Data extracts:
───

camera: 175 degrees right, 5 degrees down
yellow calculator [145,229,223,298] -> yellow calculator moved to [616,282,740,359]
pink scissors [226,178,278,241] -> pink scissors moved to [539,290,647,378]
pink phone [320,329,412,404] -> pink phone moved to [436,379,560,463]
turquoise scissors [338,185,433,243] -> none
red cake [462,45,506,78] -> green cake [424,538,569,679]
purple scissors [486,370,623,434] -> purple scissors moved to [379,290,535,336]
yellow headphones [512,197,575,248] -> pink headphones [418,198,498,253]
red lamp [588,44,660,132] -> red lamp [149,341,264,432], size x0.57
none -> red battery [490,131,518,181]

───

Task statement: Your reply should consist of all the records, set down exactly.

Result:
camera: 175 degrees right, 5 degrees down
yellow calculator [145,229,223,298] -> yellow calculator moved to [616,282,740,359]
pink scissors [226,178,278,241] -> pink scissors moved to [539,290,647,378]
pink phone [320,329,412,404] -> pink phone moved to [436,379,560,463]
turquoise scissors [338,185,433,243] -> none
red cake [462,45,506,78] -> green cake [424,538,569,679]
purple scissors [486,370,623,434] -> purple scissors moved to [379,290,535,336]
yellow headphones [512,197,575,248] -> pink headphones [418,198,498,253]
red lamp [588,44,660,132] -> red lamp [149,341,264,432], size x0.57
none -> red battery [490,131,518,181]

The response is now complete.